> [PROBLEM DESCRIPTION] Within the listing below, the lines to output run from the one containing "DRIVER pin ENA: D7 -> D3" through the one containing "STEPPER2 pin IN3: none -> D6"; copy them exactly and nothing else.
━━━━━━
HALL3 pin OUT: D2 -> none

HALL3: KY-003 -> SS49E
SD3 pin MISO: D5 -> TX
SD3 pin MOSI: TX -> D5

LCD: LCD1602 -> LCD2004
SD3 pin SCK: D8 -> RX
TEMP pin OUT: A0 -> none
━━━━━━
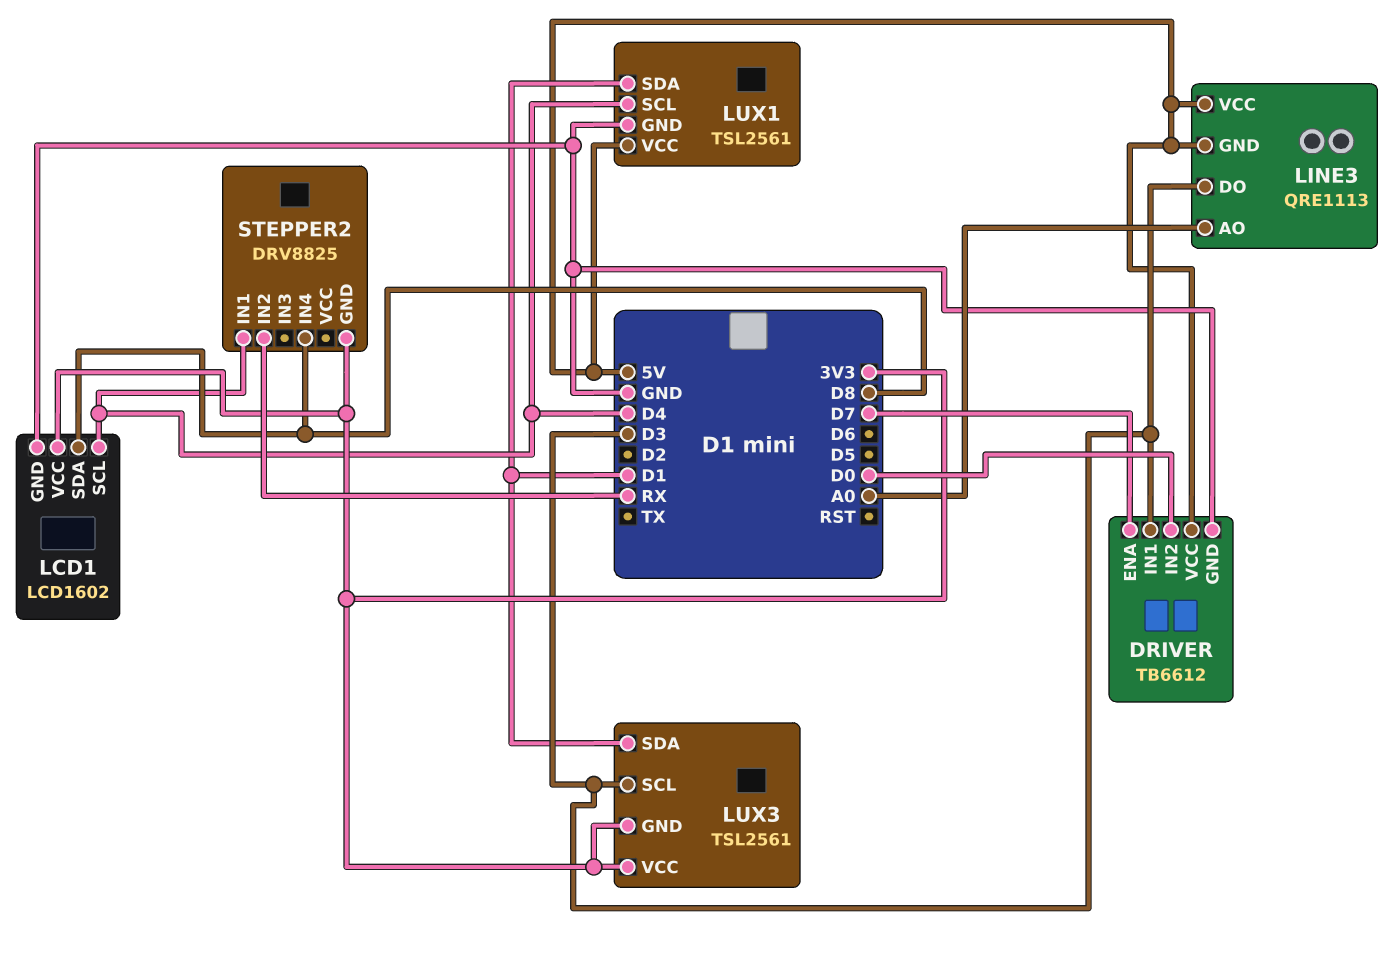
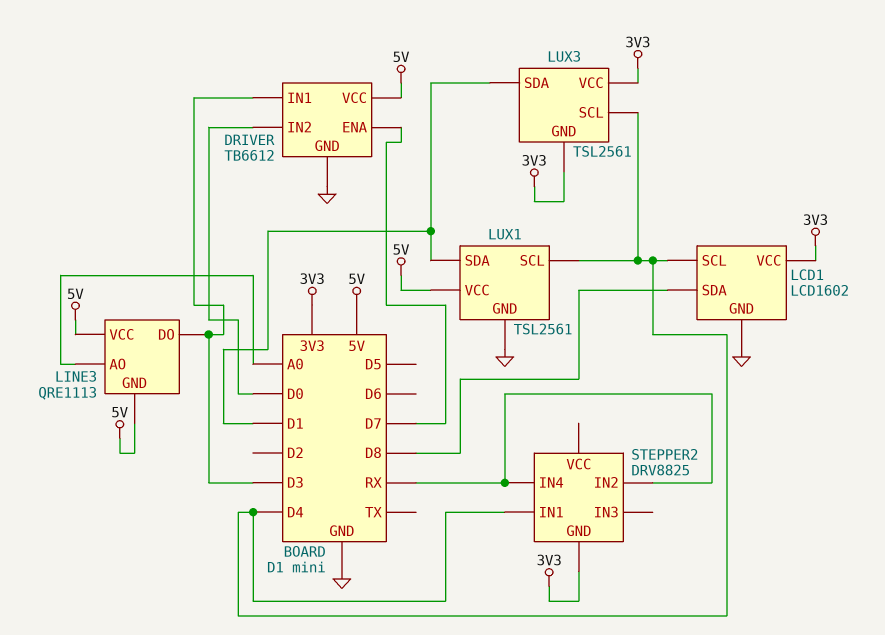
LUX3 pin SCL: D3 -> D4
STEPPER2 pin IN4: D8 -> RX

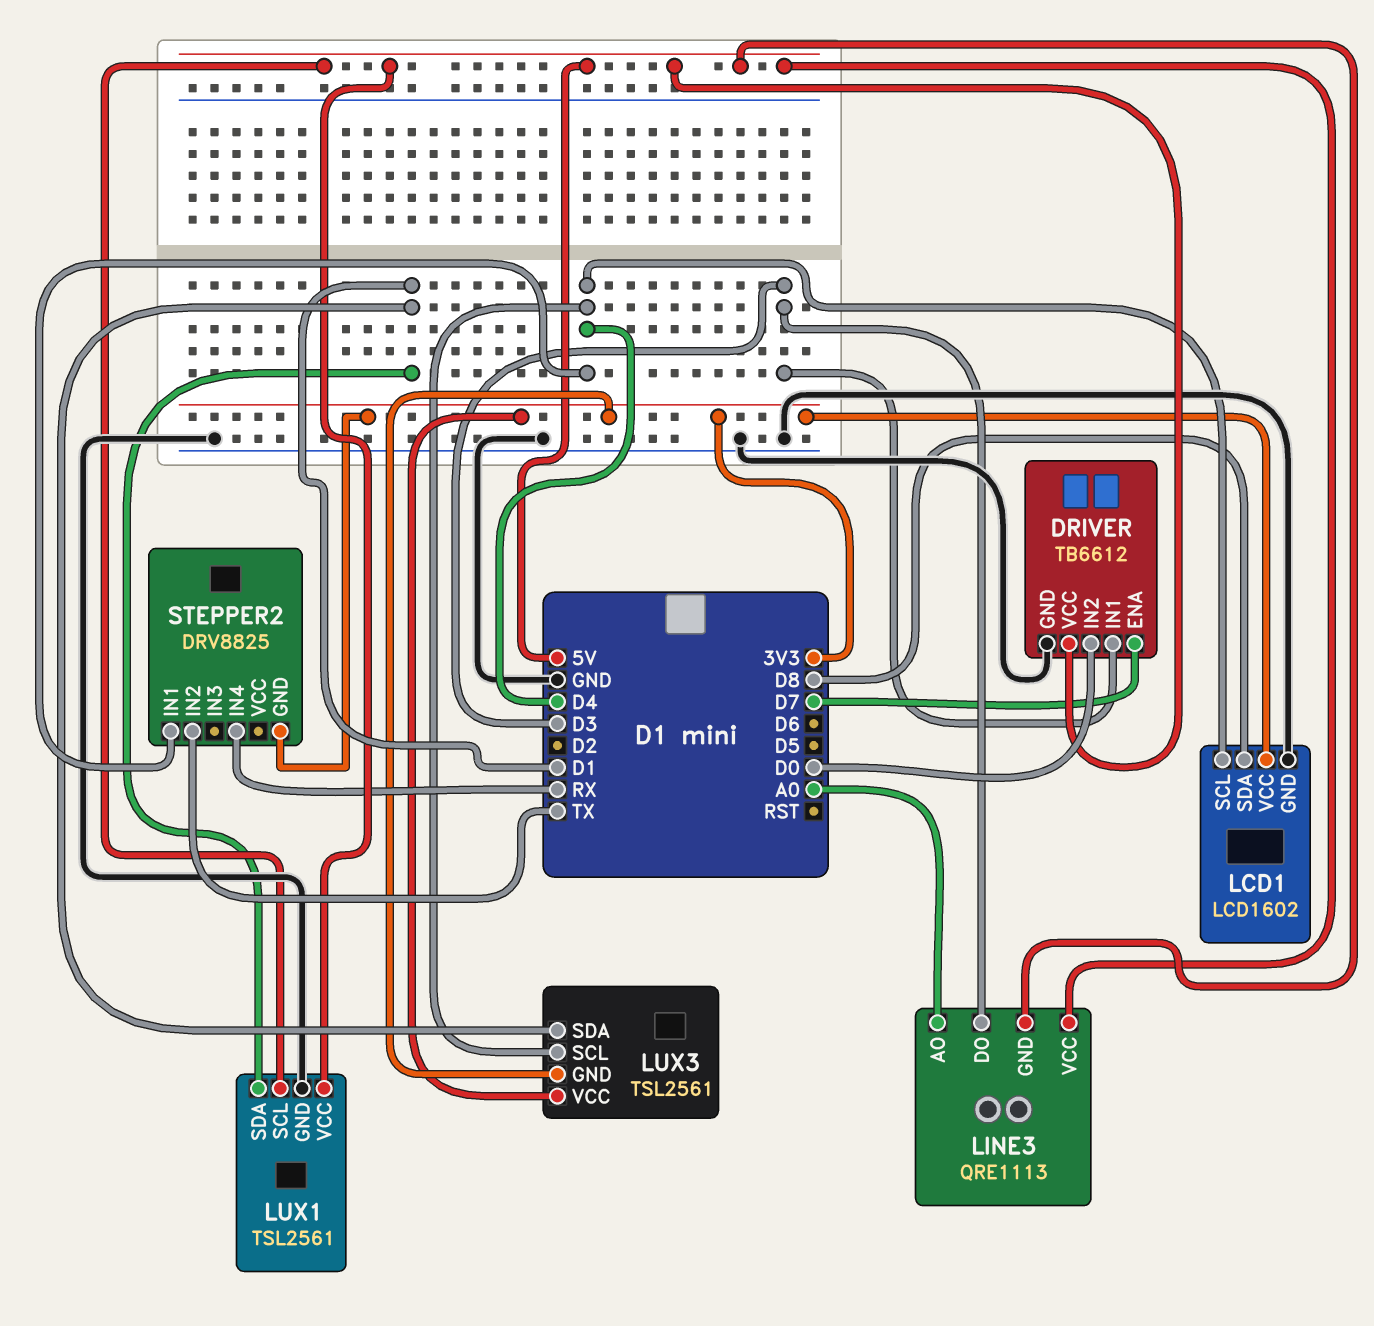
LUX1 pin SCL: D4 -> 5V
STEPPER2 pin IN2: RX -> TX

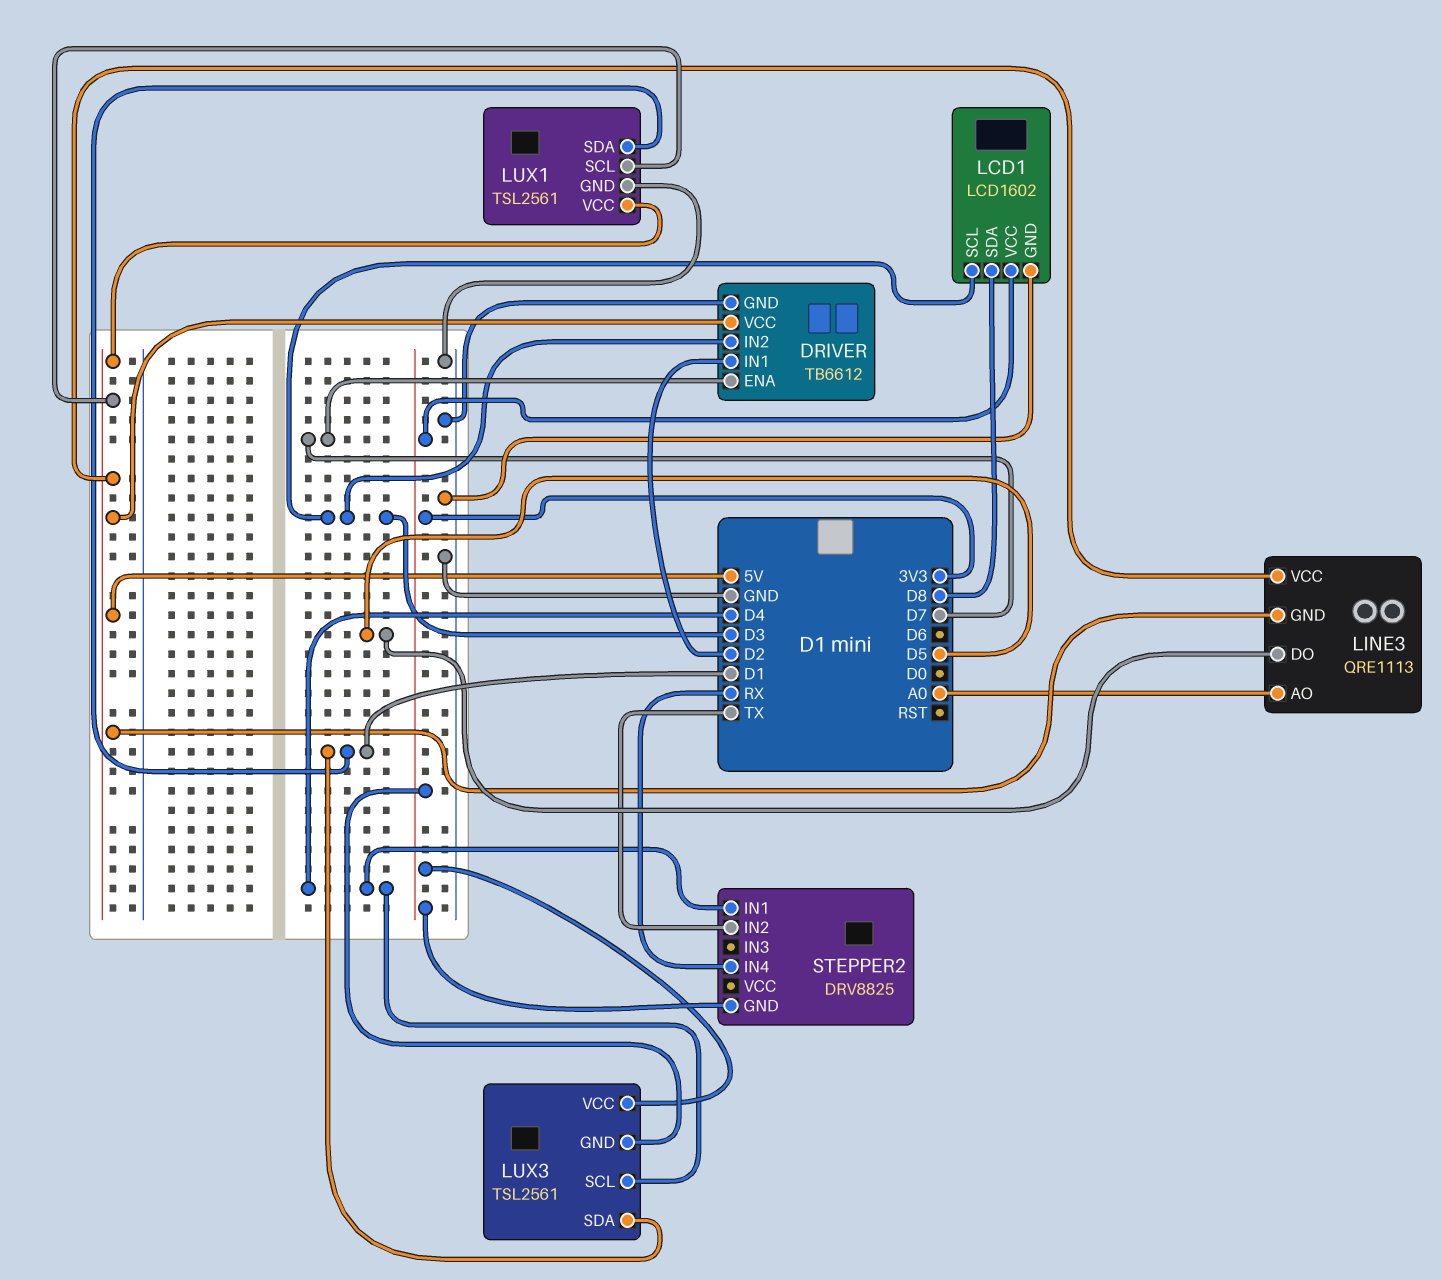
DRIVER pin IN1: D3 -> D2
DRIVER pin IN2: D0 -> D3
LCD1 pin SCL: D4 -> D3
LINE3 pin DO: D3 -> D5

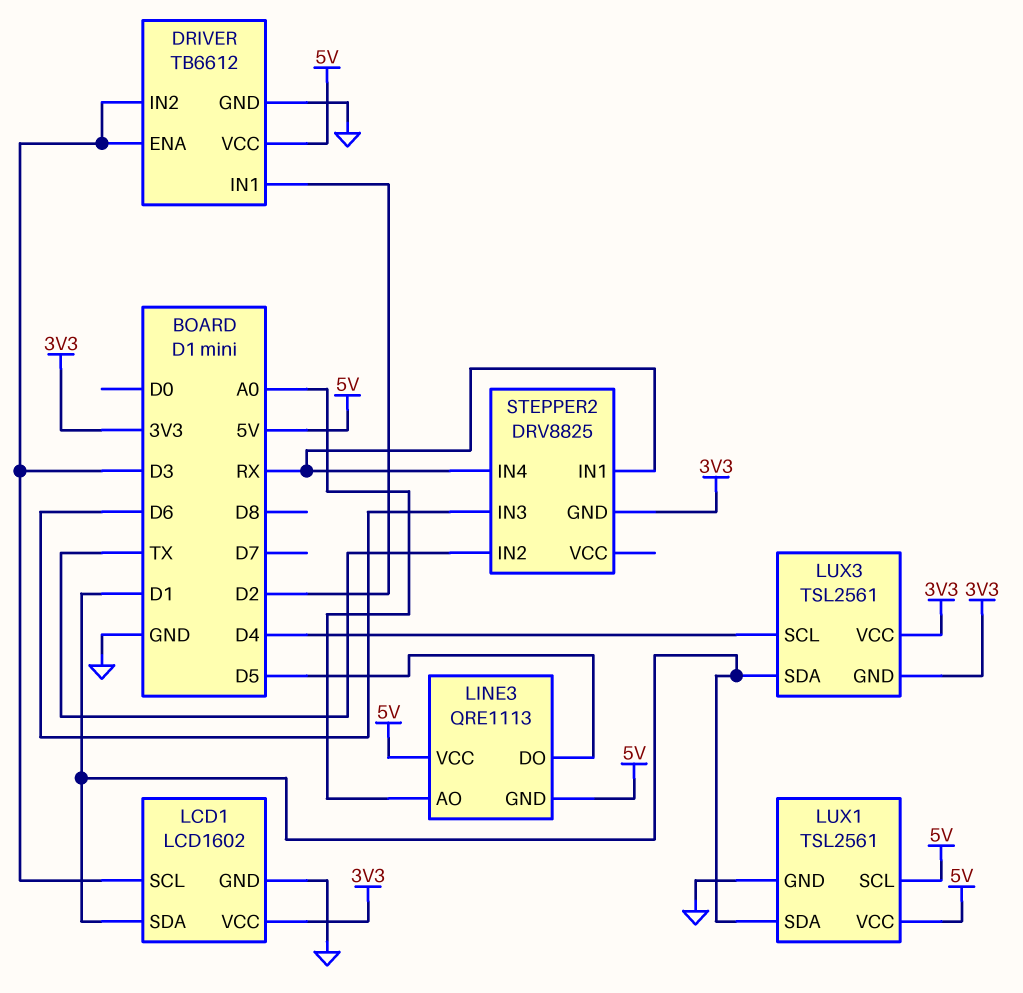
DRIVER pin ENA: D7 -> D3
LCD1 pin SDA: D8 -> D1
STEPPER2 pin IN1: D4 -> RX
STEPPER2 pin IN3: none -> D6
━━━━━━
> [OUTPUT OF THE TASK]
DRIVER pin ENA: D7 -> D3
LCD1 pin SDA: D8 -> D1
STEPPER2 pin IN1: D4 -> RX
STEPPER2 pin IN3: none -> D6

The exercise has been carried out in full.